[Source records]
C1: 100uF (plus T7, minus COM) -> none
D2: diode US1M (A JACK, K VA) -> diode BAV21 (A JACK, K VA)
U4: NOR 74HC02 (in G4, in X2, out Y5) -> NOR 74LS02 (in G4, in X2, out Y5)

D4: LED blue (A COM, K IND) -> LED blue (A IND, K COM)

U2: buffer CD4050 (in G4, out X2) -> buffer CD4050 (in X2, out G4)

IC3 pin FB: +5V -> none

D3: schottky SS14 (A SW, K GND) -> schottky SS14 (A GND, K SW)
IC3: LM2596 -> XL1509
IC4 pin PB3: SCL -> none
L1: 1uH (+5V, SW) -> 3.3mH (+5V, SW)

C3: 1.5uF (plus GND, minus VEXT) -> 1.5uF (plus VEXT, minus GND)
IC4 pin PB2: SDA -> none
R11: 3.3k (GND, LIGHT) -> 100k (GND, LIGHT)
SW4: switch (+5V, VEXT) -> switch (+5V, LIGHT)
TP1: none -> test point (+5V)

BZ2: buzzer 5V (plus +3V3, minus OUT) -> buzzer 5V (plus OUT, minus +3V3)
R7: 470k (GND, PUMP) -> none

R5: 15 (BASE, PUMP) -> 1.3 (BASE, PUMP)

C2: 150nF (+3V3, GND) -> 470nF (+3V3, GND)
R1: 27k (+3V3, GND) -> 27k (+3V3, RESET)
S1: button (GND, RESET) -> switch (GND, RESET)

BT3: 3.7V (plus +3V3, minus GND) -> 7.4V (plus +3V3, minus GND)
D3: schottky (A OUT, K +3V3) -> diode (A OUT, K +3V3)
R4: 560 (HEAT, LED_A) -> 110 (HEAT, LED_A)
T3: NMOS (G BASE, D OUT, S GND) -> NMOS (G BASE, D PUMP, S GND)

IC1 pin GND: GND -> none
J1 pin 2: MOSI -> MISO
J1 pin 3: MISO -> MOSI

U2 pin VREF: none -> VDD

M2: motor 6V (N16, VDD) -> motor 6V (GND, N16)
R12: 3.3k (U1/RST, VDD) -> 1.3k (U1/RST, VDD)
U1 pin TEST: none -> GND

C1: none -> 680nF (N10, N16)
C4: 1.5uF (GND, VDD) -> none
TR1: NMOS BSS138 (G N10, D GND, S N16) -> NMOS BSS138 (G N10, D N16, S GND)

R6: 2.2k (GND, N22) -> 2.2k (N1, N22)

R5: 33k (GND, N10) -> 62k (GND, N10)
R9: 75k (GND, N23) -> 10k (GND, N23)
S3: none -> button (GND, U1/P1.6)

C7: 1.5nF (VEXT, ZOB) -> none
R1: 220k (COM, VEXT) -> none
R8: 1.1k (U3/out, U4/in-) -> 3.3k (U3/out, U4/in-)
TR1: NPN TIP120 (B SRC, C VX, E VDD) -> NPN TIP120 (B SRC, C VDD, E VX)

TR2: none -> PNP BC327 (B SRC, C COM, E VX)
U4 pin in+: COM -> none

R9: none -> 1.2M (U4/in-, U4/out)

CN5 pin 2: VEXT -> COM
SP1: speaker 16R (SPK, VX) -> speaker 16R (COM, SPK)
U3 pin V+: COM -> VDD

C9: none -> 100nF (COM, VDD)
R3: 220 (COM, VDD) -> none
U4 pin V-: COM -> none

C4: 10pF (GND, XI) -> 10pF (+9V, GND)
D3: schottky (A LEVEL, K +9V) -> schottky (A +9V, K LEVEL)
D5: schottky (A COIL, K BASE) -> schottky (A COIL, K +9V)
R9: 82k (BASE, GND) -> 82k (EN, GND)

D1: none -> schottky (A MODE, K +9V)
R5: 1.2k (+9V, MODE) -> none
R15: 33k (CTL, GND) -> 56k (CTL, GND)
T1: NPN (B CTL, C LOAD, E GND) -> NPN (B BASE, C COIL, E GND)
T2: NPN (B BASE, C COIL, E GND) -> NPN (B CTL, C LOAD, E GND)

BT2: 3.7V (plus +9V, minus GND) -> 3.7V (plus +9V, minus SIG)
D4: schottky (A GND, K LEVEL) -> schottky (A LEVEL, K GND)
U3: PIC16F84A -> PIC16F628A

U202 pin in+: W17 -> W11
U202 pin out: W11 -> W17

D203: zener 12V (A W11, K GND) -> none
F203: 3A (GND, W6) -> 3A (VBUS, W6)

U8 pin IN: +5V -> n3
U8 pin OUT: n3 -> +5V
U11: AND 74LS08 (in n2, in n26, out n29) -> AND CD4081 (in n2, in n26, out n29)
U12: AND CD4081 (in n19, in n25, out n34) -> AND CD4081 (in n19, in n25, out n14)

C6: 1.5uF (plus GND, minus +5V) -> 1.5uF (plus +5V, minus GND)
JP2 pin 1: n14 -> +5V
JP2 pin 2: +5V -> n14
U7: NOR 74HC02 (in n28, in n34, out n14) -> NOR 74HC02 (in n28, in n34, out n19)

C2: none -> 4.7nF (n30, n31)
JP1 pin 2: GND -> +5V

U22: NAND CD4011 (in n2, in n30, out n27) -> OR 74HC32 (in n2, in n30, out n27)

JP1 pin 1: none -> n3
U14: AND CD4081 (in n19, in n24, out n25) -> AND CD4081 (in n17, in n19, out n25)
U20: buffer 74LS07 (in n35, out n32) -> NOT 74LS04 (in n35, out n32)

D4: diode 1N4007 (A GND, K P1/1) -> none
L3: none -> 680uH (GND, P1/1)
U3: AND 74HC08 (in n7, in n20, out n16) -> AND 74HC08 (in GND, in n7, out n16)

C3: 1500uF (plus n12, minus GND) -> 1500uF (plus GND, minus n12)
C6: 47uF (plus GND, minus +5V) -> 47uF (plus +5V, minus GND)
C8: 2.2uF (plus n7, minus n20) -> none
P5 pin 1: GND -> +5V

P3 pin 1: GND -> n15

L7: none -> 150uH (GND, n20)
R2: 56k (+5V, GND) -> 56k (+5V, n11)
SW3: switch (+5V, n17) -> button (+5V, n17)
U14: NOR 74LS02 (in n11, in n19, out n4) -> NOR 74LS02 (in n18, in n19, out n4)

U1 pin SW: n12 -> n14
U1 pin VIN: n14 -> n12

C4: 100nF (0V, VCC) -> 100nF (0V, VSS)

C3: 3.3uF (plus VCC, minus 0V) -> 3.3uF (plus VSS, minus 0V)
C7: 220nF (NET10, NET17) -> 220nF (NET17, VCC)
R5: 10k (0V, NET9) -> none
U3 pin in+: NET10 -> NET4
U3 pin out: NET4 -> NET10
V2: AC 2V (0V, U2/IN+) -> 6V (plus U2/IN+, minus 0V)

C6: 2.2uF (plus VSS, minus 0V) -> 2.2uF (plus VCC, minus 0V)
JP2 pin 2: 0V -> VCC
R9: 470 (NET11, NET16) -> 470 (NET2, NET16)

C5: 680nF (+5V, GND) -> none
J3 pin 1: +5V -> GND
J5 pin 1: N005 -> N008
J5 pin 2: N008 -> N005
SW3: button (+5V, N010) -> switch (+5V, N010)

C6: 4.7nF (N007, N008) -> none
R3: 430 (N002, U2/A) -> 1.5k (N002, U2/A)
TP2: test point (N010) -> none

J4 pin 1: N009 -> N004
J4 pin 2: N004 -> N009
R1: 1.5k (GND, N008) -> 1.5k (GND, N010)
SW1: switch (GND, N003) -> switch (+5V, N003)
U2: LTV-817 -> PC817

WHAT YOU WILL DO –
Output all records exactly, with nothing added or dropped.

REPLY TO THE TASK –
C1: 100uF (plus T7, minus COM) -> none
D2: diode US1M (A JACK, K VA) -> diode BAV21 (A JACK, K VA)
U4: NOR 74HC02 (in G4, in X2, out Y5) -> NOR 74LS02 (in G4, in X2, out Y5)

D4: LED blue (A COM, K IND) -> LED blue (A IND, K COM)

U2: buffer CD4050 (in G4, out X2) -> buffer CD4050 (in X2, out G4)

IC3 pin FB: +5V -> none

D3: schottky SS14 (A SW, K GND) -> schottky SS14 (A GND, K SW)
IC3: LM2596 -> XL1509
IC4 pin PB3: SCL -> none
L1: 1uH (+5V, SW) -> 3.3mH (+5V, SW)

C3: 1.5uF (plus GND, minus VEXT) -> 1.5uF (plus VEXT, minus GND)
IC4 pin PB2: SDA -> none
R11: 3.3k (GND, LIGHT) -> 100k (GND, LIGHT)
SW4: switch (+5V, VEXT) -> switch (+5V, LIGHT)
TP1: none -> test point (+5V)

BZ2: buzzer 5V (plus +3V3, minus OUT) -> buzzer 5V (plus OUT, minus +3V3)
R7: 470k (GND, PUMP) -> none

R5: 15 (BASE, PUMP) -> 1.3 (BASE, PUMP)

C2: 150nF (+3V3, GND) -> 470nF (+3V3, GND)
R1: 27k (+3V3, GND) -> 27k (+3V3, RESET)
S1: button (GND, RESET) -> switch (GND, RESET)

BT3: 3.7V (plus +3V3, minus GND) -> 7.4V (plus +3V3, minus GND)
D3: schottky (A OUT, K +3V3) -> diode (A OUT, K +3V3)
R4: 560 (HEAT, LED_A) -> 110 (HEAT, LED_A)
T3: NMOS (G BASE, D OUT, S GND) -> NMOS (G BASE, D PUMP, S GND)

IC1 pin GND: GND -> none
J1 pin 2: MOSI -> MISO
J1 pin 3: MISO -> MOSI

U2 pin VREF: none -> VDD

M2: motor 6V (N16, VDD) -> motor 6V (GND, N16)
R12: 3.3k (U1/RST, VDD) -> 1.3k (U1/RST, VDD)
U1 pin TEST: none -> GND

C1: none -> 680nF (N10, N16)
C4: 1.5uF (GND, VDD) -> none
TR1: NMOS BSS138 (G N10, D GND, S N16) -> NMOS BSS138 (G N10, D N16, S GND)

R6: 2.2k (GND, N22) -> 2.2k (N1, N22)

R5: 33k (GND, N10) -> 62k (GND, N10)
R9: 75k (GND, N23) -> 10k (GND, N23)
S3: none -> button (GND, U1/P1.6)

C7: 1.5nF (VEXT, ZOB) -> none
R1: 220k (COM, VEXT) -> none
R8: 1.1k (U3/out, U4/in-) -> 3.3k (U3/out, U4/in-)
TR1: NPN TIP120 (B SRC, C VX, E VDD) -> NPN TIP120 (B SRC, C VDD, E VX)

TR2: none -> PNP BC327 (B SRC, C COM, E VX)
U4 pin in+: COM -> none

R9: none -> 1.2M (U4/in-, U4/out)

CN5 pin 2: VEXT -> COM
SP1: speaker 16R (SPK, VX) -> speaker 16R (COM, SPK)
U3 pin V+: COM -> VDD

C9: none -> 100nF (COM, VDD)
R3: 220 (COM, VDD) -> none
U4 pin V-: COM -> none

C4: 10pF (GND, XI) -> 10pF (+9V, GND)
D3: schottky (A LEVEL, K +9V) -> schottky (A +9V, K LEVEL)
D5: schottky (A COIL, K BASE) -> schottky (A COIL, K +9V)
R9: 82k (BASE, GND) -> 82k (EN, GND)

D1: none -> schottky (A MODE, K +9V)
R5: 1.2k (+9V, MODE) -> none
R15: 33k (CTL, GND) -> 56k (CTL, GND)
T1: NPN (B CTL, C LOAD, E GND) -> NPN (B BASE, C COIL, E GND)
T2: NPN (B BASE, C COIL, E GND) -> NPN (B CTL, C LOAD, E GND)

BT2: 3.7V (plus +9V, minus GND) -> 3.7V (plus +9V, minus SIG)
D4: schottky (A GND, K LEVEL) -> schottky (A LEVEL, K GND)
U3: PIC16F84A -> PIC16F628A

U202 pin in+: W17 -> W11
U202 pin out: W11 -> W17

D203: zener 12V (A W11, K GND) -> none
F203: 3A (GND, W6) -> 3A (VBUS, W6)

U8 pin IN: +5V -> n3
U8 pin OUT: n3 -> +5V
U11: AND 74LS08 (in n2, in n26, out n29) -> AND CD4081 (in n2, in n26, out n29)
U12: AND CD4081 (in n19, in n25, out n34) -> AND CD4081 (in n19, in n25, out n14)

C6: 1.5uF (plus GND, minus +5V) -> 1.5uF (plus +5V, minus GND)
JP2 pin 1: n14 -> +5V
JP2 pin 2: +5V -> n14
U7: NOR 74HC02 (in n28, in n34, out n14) -> NOR 74HC02 (in n28, in n34, out n19)

C2: none -> 4.7nF (n30, n31)
JP1 pin 2: GND -> +5V

U22: NAND CD4011 (in n2, in n30, out n27) -> OR 74HC32 (in n2, in n30, out n27)

JP1 pin 1: none -> n3
U14: AND CD4081 (in n19, in n24, out n25) -> AND CD4081 (in n17, in n19, out n25)
U20: buffer 74LS07 (in n35, out n32) -> NOT 74LS04 (in n35, out n32)

D4: diode 1N4007 (A GND, K P1/1) -> none
L3: none -> 680uH (GND, P1/1)
U3: AND 74HC08 (in n7, in n20, out n16) -> AND 74HC08 (in GND, in n7, out n16)

C3: 1500uF (plus n12, minus GND) -> 1500uF (plus GND, minus n12)
C6: 47uF (plus GND, minus +5V) -> 47uF (plus +5V, minus GND)
C8: 2.2uF (plus n7, minus n20) -> none
P5 pin 1: GND -> +5V

P3 pin 1: GND -> n15

L7: none -> 150uH (GND, n20)
R2: 56k (+5V, GND) -> 56k (+5V, n11)
SW3: switch (+5V, n17) -> button (+5V, n17)
U14: NOR 74LS02 (in n11, in n19, out n4) -> NOR 74LS02 (in n18, in n19, out n4)

U1 pin SW: n12 -> n14
U1 pin VIN: n14 -> n12

C4: 100nF (0V, VCC) -> 100nF (0V, VSS)

C3: 3.3uF (plus VCC, minus 0V) -> 3.3uF (plus VSS, minus 0V)
C7: 220nF (NET10, NET17) -> 220nF (NET17, VCC)
R5: 10k (0V, NET9) -> none
U3 pin in+: NET10 -> NET4
U3 pin out: NET4 -> NET10
V2: AC 2V (0V, U2/IN+) -> 6V (plus U2/IN+, minus 0V)

C6: 2.2uF (plus VSS, minus 0V) -> 2.2uF (plus VCC, minus 0V)
JP2 pin 2: 0V -> VCC
R9: 470 (NET11, NET16) -> 470 (NET2, NET16)

C5: 680nF (+5V, GND) -> none
J3 pin 1: +5V -> GND
J5 pin 1: N005 -> N008
J5 pin 2: N008 -> N005
SW3: button (+5V, N010) -> switch (+5V, N010)

C6: 4.7nF (N007, N008) -> none
R3: 430 (N002, U2/A) -> 1.5k (N002, U2/A)
TP2: test point (N010) -> none

J4 pin 1: N009 -> N004
J4 pin 2: N004 -> N009
R1: 1.5k (GND, N008) -> 1.5k (GND, N010)
SW1: switch (GND, N003) -> switch (+5V, N003)
U2: LTV-817 -> PC817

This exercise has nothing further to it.